** Opening Given data block **

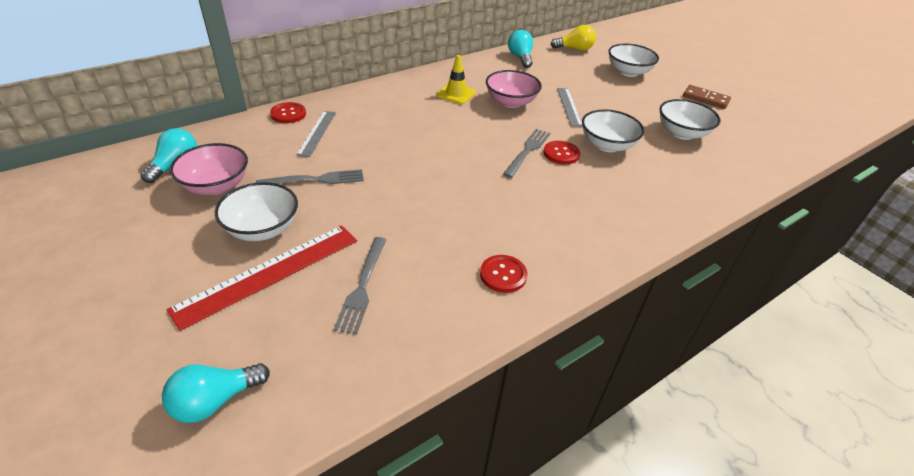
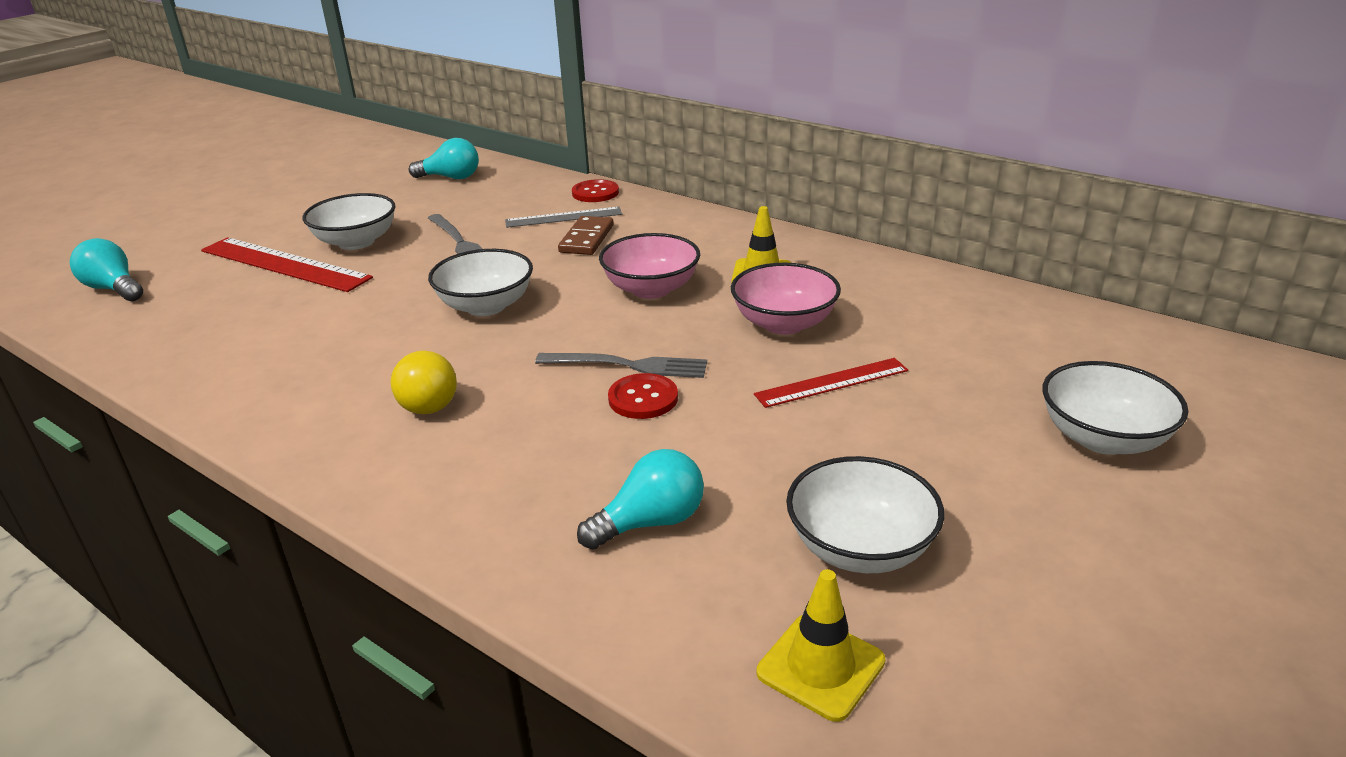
camera: 75 degrees right, 10 degrees down
pink bowl [170,143,248,195] -> pink bowl moved to [599,233,700,299]
grey fork [334,237,386,334] -> none
red button [480,255,527,293] -> none
turquoise light bulb [508,30,533,68] -> turquoise light bulb moved to [577,449,704,550]
yellow light bulb [551,25,596,51] -> yellow light bulb moved to [390,351,457,414]
grey ruler [557,88,583,126] -> red ruler [754,358,908,408]
white bowl [582,109,644,152] -> white bowl moved to [428,249,533,316]
brown domino [683,85,731,109] -> brown domino moved to [558,216,614,255]
none -> yellow traffic cone [757,569,885,722]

** Closing Given data block **

### Task
Would you return the records exactly, keeping out every picture?

### Result of this task
camera: 75 degrees right, 10 degrees down
pink bowl [170,143,248,195] -> pink bowl moved to [599,233,700,299]
grey fork [334,237,386,334] -> none
red button [480,255,527,293] -> none
turquoise light bulb [508,30,533,68] -> turquoise light bulb moved to [577,449,704,550]
yellow light bulb [551,25,596,51] -> yellow light bulb moved to [390,351,457,414]
grey ruler [557,88,583,126] -> red ruler [754,358,908,408]
white bowl [582,109,644,152] -> white bowl moved to [428,249,533,316]
brown domino [683,85,731,109] -> brown domino moved to [558,216,614,255]
none -> yellow traffic cone [757,569,885,722]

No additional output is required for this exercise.